**WORK TASK**. Begin at the line below that has "C4: 2.2uF (plus" and stop after the line that has "R8: 220 (IND, U3/RA3) -> 1.5k (IND, U3/RA3)". Please restate only those lines, word for word.

====== SUPPLIED DATA

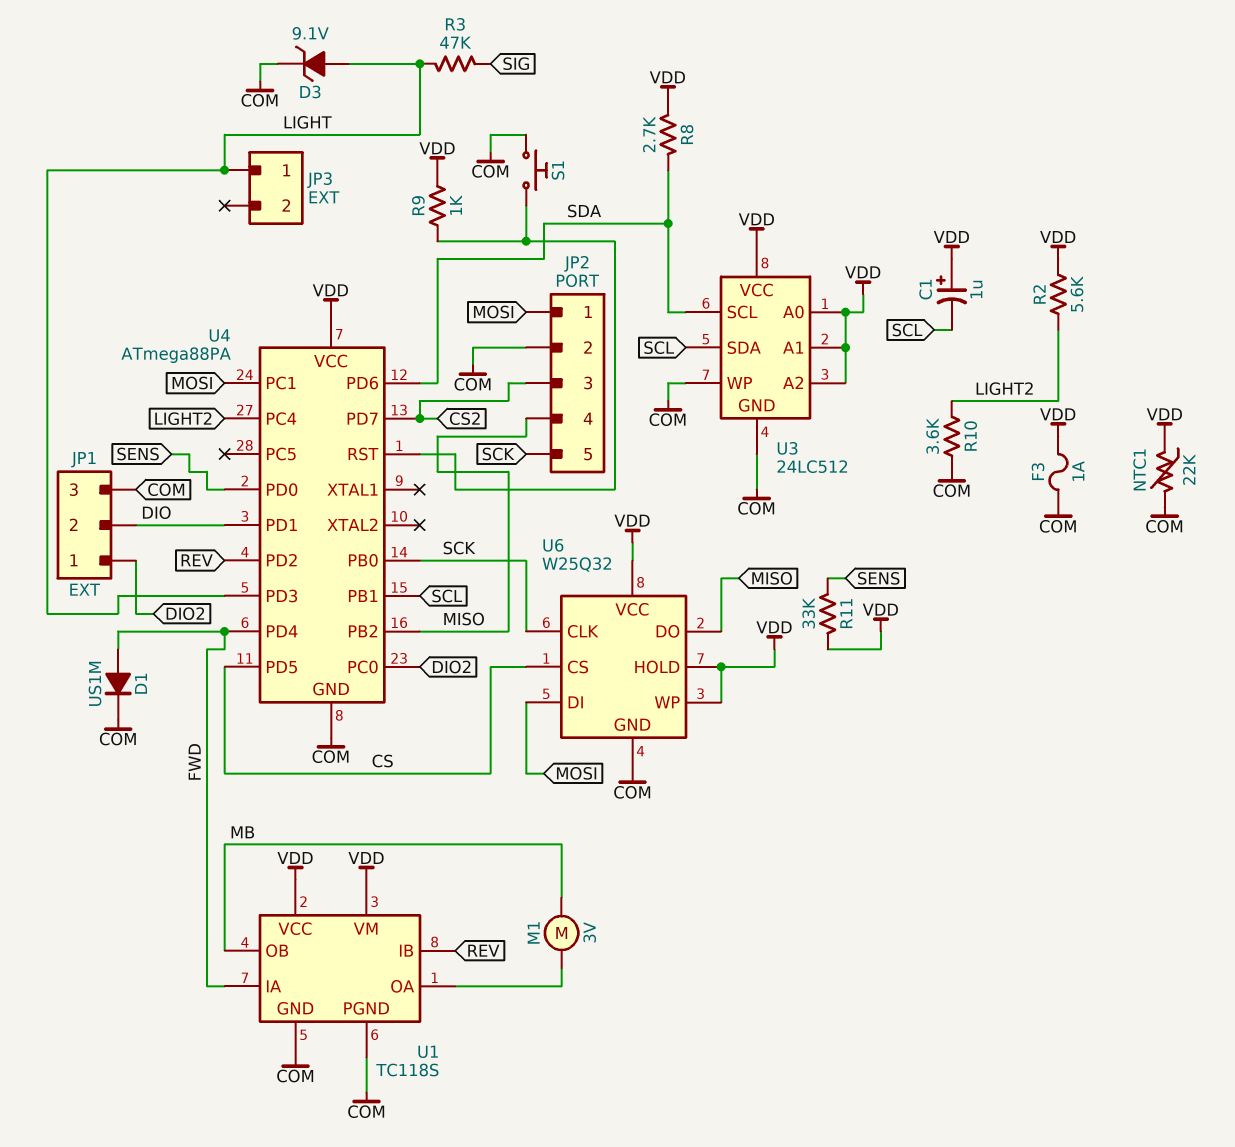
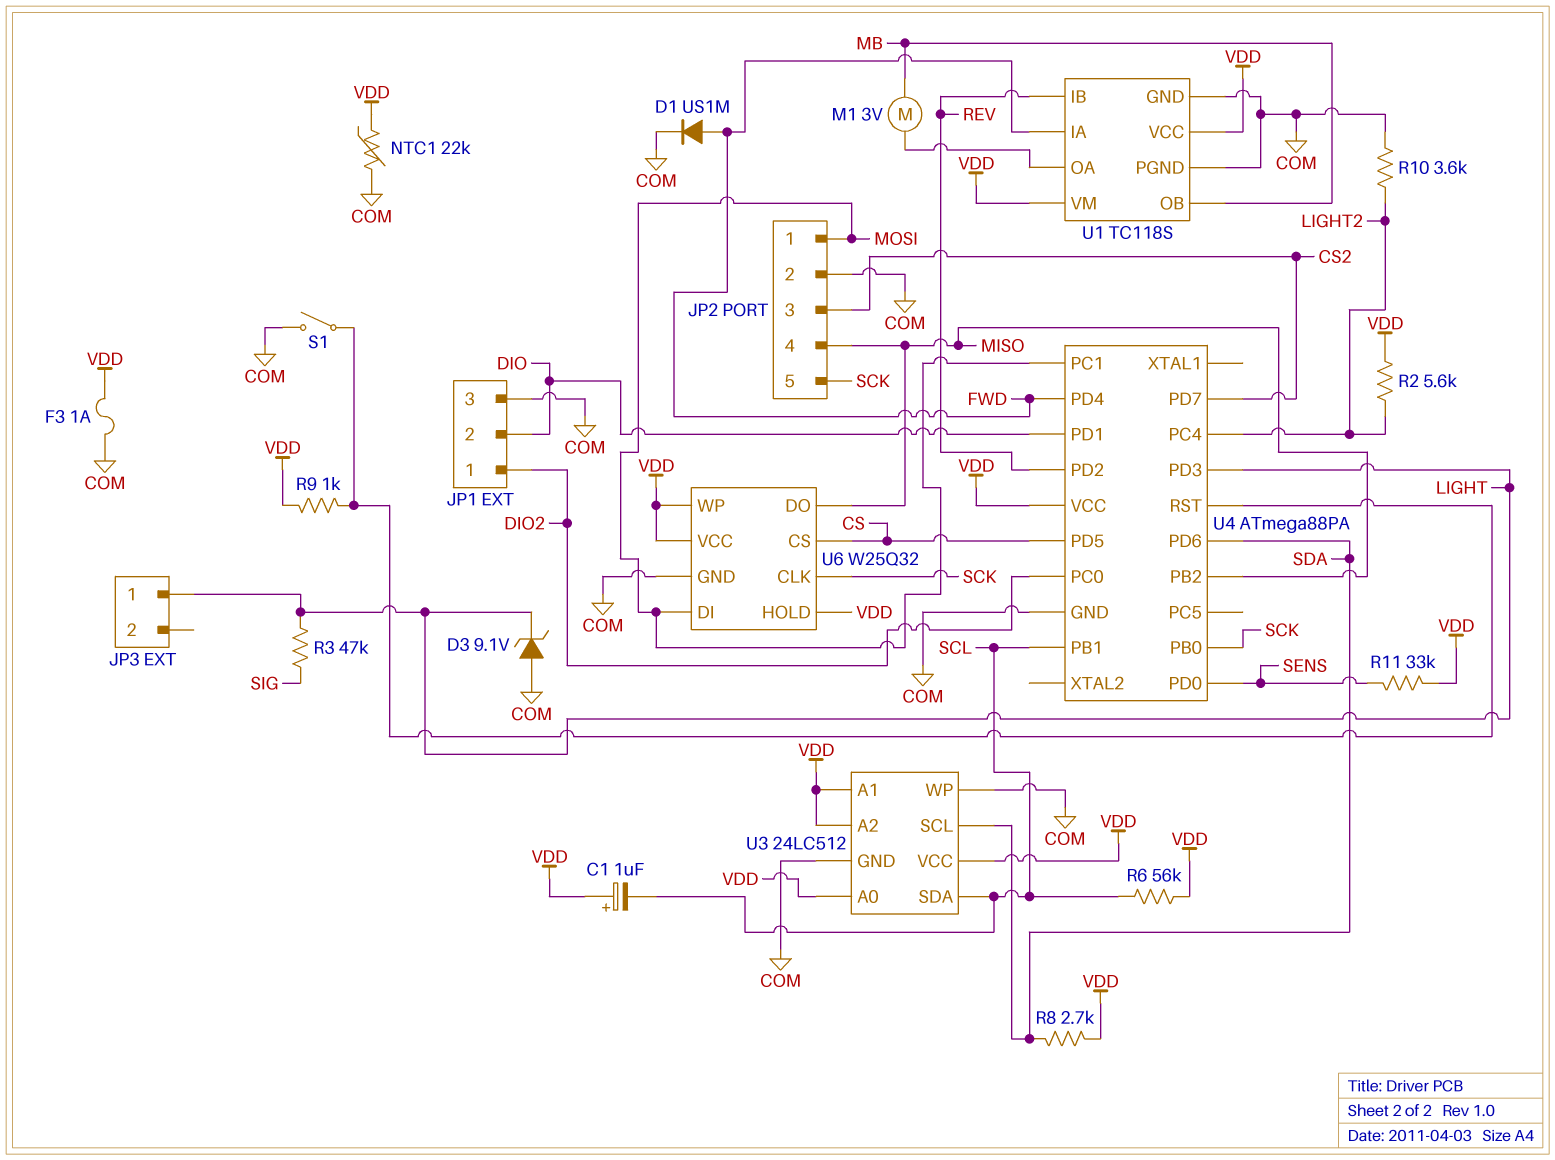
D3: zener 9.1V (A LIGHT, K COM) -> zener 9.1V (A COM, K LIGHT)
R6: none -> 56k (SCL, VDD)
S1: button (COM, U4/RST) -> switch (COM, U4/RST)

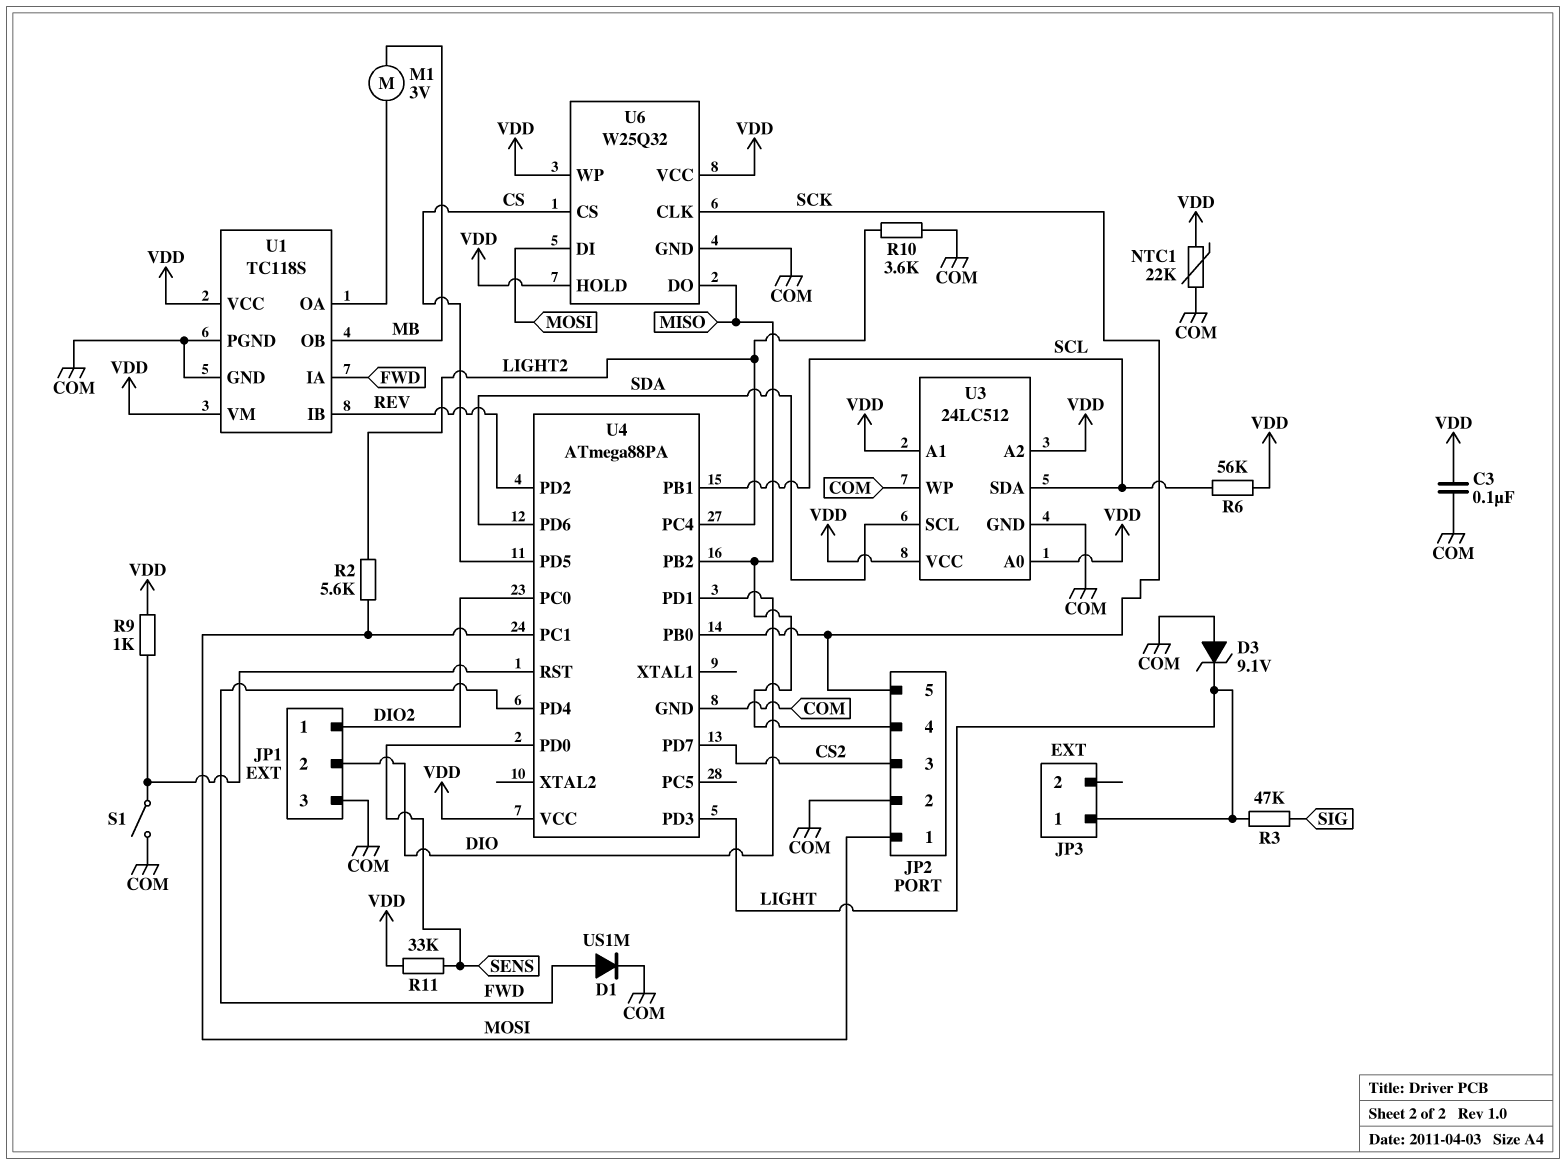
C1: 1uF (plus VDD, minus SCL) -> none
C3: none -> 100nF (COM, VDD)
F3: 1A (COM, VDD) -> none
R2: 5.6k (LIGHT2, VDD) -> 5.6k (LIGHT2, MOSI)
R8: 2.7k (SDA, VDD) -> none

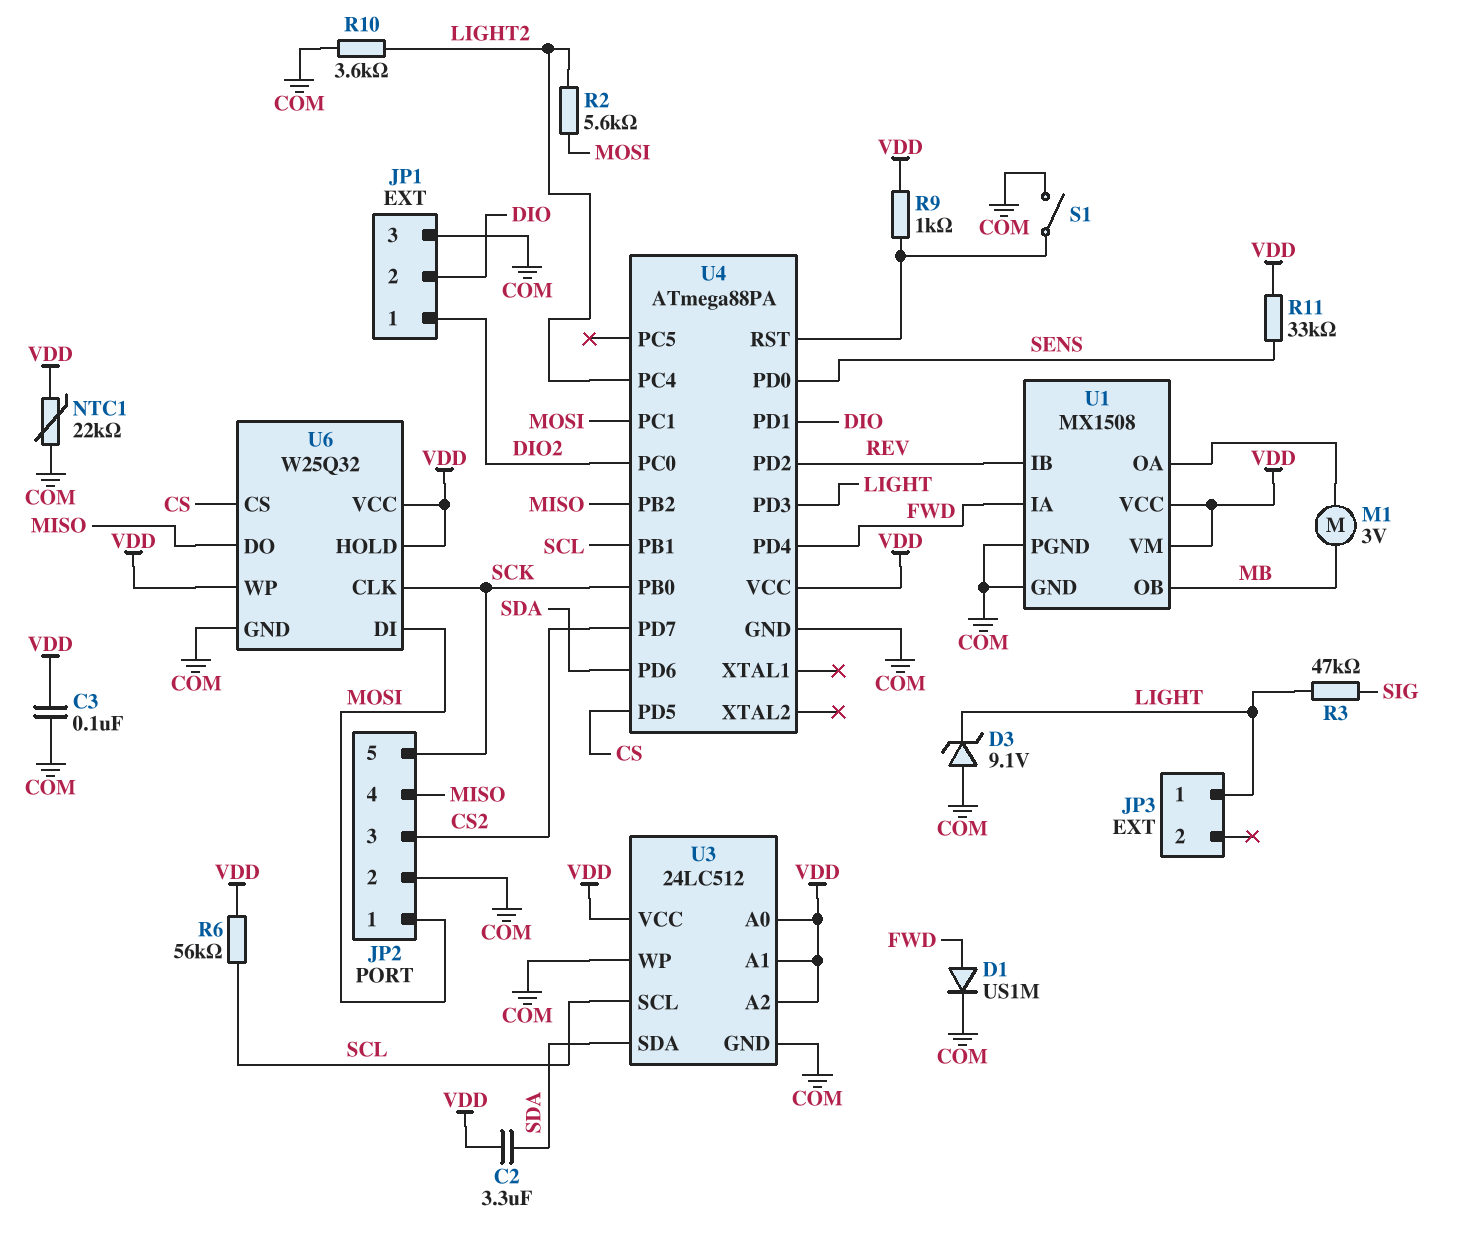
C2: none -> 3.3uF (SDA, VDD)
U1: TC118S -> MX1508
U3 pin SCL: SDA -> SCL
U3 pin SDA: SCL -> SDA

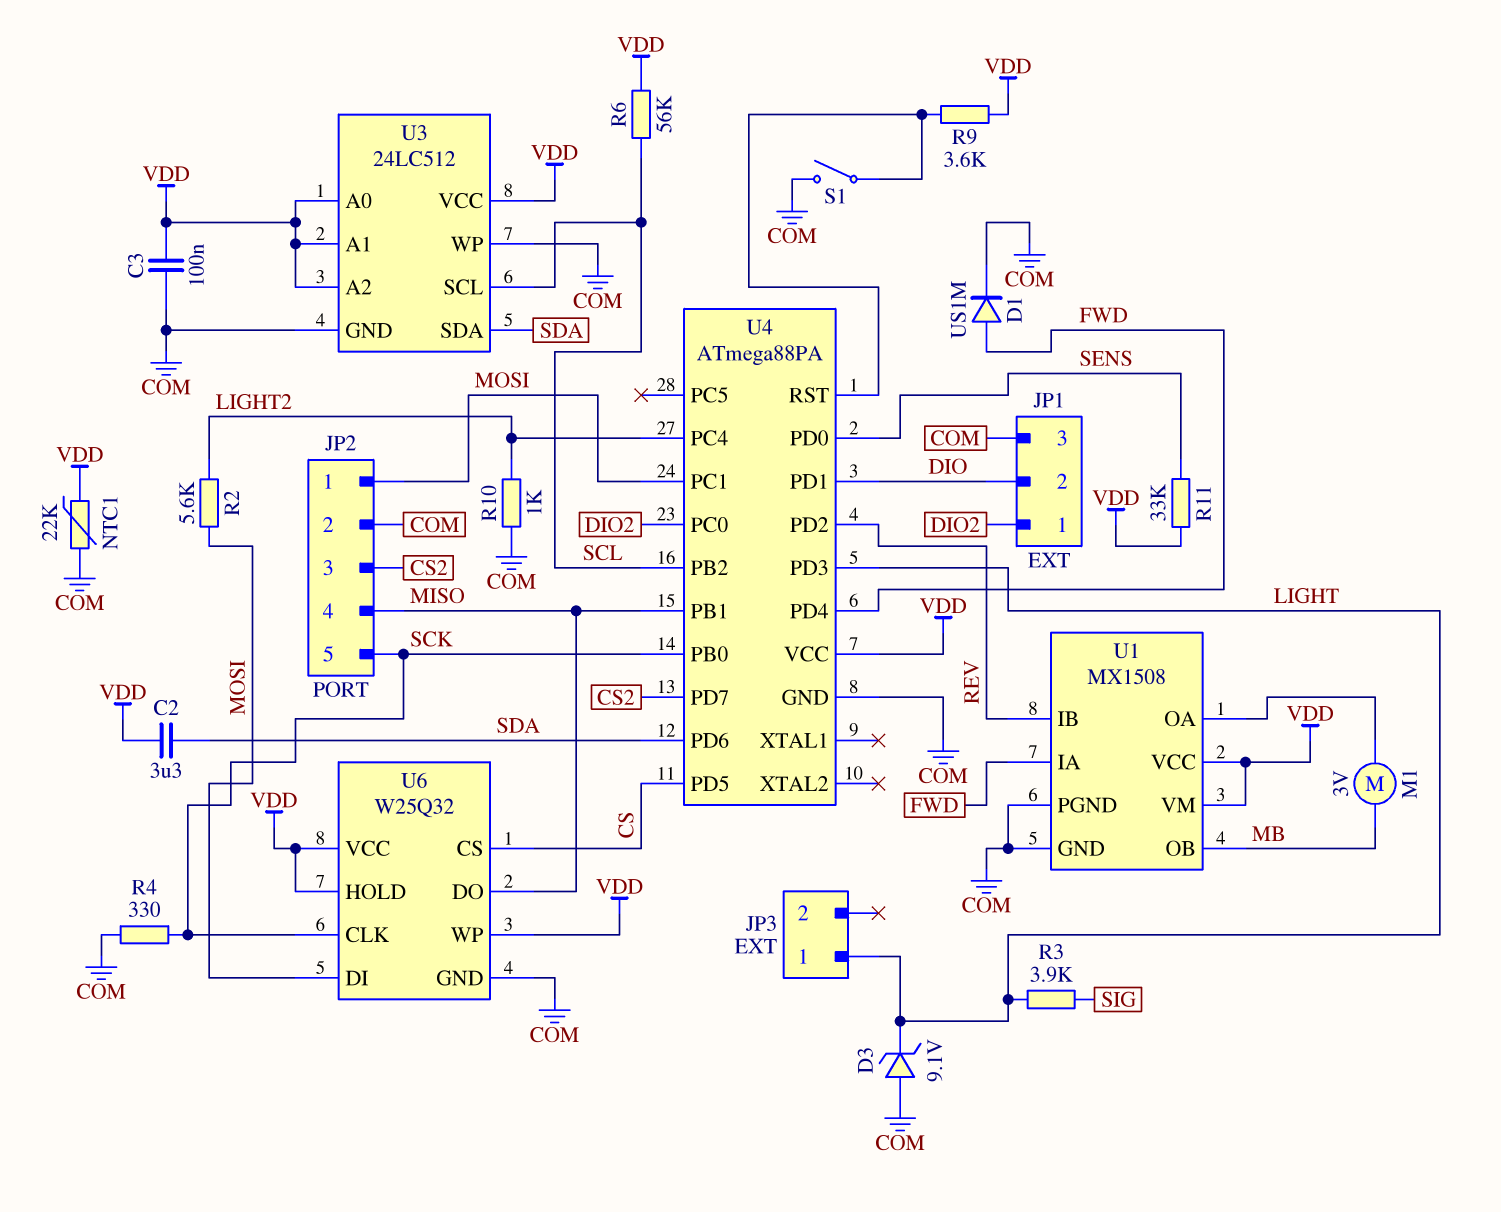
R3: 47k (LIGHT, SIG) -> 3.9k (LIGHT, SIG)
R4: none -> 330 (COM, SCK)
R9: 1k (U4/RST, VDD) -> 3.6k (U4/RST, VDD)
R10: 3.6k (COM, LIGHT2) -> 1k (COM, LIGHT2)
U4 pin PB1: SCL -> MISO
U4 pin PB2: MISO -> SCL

============
====== SUPPLIED DATA

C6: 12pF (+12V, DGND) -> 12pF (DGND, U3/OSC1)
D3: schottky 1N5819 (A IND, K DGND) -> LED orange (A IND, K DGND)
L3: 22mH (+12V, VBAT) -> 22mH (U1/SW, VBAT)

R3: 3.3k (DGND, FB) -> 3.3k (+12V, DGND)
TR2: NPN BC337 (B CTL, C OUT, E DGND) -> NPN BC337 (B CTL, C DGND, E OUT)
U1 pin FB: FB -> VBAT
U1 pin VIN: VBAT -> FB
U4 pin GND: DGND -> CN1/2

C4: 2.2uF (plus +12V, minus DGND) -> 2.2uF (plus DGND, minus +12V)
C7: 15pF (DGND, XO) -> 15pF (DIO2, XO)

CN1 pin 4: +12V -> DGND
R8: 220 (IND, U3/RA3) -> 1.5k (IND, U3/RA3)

============

**RESULT OF THIS TASK**.
C4: 2.2uF (plus +12V, minus DGND) -> 2.2uF (plus DGND, minus +12V)
C7: 15pF (DGND, XO) -> 15pF (DIO2, XO)

CN1 pin 4: +12V -> DGND
R8: 220 (IND, U3/RA3) -> 1.5k (IND, U3/RA3)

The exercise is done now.